EXERCISE DIRECTIONS:
The required answer is each line in the entries below where "rolling" occurs.

=== RECORDS PROVIDED ===

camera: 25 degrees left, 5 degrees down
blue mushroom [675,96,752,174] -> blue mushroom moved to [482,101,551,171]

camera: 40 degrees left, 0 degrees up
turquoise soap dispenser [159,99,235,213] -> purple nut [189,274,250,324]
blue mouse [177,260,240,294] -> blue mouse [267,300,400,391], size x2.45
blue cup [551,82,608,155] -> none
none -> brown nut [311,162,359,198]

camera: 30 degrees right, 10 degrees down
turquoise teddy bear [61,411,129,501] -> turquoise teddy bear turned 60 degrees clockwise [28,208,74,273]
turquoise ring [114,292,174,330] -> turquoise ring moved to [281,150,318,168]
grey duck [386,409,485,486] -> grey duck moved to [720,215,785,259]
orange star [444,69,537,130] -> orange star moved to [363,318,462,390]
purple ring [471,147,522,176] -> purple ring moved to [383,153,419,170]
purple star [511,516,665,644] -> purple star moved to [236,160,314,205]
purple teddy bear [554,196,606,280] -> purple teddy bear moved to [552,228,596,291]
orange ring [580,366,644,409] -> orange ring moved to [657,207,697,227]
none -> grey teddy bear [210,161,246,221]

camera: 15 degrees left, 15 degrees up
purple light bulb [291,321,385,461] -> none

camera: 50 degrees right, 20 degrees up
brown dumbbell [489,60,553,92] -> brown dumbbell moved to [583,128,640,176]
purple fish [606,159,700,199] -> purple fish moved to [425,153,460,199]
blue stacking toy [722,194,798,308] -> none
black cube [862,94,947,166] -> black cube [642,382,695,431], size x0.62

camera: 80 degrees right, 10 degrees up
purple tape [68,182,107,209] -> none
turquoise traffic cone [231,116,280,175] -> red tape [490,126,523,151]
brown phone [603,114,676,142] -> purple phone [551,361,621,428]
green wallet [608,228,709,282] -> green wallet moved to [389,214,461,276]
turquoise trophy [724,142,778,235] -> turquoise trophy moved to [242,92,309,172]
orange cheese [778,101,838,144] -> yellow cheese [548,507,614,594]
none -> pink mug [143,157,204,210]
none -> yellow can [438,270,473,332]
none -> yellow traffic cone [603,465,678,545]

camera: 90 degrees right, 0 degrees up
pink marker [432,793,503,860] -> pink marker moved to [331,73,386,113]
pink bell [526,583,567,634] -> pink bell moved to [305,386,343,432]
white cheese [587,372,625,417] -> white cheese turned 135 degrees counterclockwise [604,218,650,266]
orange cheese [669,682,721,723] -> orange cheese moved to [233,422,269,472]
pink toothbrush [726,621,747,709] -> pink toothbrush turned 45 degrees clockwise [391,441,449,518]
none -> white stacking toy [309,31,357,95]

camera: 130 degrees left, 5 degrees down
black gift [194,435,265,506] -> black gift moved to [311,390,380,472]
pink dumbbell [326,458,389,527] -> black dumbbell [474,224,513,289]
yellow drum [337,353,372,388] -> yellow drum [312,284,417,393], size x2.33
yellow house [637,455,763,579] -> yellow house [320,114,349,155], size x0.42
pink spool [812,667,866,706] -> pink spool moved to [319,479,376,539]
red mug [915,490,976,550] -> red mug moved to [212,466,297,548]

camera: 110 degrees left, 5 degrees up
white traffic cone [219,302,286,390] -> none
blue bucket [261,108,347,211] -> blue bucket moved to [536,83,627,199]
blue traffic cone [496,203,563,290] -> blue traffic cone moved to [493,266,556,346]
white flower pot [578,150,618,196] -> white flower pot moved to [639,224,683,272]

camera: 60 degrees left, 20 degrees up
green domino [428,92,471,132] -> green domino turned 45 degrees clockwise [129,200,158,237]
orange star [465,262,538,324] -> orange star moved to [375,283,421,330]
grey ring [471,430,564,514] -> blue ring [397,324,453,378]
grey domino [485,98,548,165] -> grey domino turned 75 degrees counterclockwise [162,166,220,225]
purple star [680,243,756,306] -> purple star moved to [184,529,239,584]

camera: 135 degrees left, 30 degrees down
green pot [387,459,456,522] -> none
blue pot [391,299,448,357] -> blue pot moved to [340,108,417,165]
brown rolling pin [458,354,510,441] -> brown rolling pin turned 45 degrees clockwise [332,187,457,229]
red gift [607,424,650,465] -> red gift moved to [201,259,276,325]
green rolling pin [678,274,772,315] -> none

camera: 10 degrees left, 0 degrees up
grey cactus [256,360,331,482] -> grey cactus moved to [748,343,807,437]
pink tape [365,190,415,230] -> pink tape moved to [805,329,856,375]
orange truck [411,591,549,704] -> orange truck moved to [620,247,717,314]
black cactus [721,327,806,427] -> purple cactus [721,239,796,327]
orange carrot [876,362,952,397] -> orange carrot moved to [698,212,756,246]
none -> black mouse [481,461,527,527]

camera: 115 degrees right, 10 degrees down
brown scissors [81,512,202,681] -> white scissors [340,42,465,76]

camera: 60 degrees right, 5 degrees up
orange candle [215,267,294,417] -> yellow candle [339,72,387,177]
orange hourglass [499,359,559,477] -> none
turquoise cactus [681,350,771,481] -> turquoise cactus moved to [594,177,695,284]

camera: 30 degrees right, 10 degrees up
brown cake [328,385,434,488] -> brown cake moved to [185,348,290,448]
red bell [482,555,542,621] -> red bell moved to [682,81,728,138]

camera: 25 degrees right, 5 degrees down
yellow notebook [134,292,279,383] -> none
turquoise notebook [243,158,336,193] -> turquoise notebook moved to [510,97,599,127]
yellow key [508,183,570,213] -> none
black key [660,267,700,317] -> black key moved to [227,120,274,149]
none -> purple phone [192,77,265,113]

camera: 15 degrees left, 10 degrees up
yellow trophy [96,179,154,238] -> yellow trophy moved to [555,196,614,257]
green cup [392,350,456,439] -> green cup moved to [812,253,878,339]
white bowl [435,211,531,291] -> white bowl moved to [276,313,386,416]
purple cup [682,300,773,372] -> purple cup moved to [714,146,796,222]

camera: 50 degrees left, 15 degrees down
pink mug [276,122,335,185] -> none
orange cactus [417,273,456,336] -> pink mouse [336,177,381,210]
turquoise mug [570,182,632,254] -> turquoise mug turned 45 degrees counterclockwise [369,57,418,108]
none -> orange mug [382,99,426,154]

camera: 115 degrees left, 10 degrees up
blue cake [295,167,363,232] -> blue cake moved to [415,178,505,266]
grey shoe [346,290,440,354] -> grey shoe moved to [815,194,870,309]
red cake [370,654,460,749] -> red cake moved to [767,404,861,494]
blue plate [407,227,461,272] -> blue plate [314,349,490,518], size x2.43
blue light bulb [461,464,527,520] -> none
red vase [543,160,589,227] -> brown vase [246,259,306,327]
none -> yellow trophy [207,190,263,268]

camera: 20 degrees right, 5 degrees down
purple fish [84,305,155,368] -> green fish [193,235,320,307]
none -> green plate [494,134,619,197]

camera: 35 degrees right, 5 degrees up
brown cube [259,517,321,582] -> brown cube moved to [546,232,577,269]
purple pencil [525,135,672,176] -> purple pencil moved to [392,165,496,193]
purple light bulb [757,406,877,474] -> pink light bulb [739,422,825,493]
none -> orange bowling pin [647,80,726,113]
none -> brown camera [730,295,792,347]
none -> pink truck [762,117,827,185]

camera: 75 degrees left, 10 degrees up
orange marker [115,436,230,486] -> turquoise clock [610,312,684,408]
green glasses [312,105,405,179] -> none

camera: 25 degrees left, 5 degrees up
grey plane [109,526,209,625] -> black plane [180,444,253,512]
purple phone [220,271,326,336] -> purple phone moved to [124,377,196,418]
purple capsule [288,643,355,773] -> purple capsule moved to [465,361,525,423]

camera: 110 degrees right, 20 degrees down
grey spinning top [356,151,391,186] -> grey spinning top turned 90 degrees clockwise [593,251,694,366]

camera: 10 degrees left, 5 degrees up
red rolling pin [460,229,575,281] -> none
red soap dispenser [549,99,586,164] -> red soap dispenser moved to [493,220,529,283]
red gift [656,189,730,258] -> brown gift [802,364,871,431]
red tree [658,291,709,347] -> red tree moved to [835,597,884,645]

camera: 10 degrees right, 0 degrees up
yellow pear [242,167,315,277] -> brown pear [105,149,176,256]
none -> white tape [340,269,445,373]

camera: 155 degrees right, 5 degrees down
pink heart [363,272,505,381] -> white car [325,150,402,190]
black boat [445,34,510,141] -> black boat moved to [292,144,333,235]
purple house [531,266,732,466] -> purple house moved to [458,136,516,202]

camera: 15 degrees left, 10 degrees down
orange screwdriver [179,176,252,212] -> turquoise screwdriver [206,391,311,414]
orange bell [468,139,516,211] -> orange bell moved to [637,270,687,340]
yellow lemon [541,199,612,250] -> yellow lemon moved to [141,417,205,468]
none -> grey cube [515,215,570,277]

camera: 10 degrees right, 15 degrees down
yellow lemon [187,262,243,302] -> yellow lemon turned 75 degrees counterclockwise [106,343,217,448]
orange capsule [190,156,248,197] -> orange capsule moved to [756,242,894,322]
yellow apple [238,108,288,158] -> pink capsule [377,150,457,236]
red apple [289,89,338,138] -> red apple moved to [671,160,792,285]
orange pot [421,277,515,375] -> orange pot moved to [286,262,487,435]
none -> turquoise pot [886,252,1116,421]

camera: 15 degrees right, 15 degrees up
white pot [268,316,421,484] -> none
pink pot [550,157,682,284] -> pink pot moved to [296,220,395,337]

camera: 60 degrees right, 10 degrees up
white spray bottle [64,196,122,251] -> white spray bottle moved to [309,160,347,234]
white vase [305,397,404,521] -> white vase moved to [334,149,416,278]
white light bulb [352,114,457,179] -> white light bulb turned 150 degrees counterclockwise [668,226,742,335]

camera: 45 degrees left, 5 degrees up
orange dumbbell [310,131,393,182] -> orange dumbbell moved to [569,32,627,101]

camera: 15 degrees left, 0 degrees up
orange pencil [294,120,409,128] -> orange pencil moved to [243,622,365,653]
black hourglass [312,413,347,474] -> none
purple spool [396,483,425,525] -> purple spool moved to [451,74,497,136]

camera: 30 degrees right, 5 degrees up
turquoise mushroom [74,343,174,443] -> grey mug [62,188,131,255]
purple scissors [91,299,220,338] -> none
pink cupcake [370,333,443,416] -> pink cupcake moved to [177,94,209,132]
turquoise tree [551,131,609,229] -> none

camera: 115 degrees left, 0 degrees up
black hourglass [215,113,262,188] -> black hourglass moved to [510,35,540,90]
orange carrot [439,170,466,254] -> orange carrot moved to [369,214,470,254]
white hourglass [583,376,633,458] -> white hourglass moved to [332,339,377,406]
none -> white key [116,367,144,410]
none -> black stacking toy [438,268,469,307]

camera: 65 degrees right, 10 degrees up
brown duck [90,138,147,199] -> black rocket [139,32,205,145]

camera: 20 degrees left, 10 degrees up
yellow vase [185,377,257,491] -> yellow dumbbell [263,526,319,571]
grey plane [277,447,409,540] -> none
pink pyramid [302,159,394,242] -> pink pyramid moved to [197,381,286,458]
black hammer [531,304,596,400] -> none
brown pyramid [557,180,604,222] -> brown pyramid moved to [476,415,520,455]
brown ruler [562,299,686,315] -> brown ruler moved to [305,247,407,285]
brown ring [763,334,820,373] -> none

===

RESPONSE BOX:
brown rolling pin [458,354,510,441] -> brown rolling pin turned 45 degrees clockwise [332,187,457,229]
green rolling pin [678,274,772,315] -> none
red rolling pin [460,229,575,281] -> none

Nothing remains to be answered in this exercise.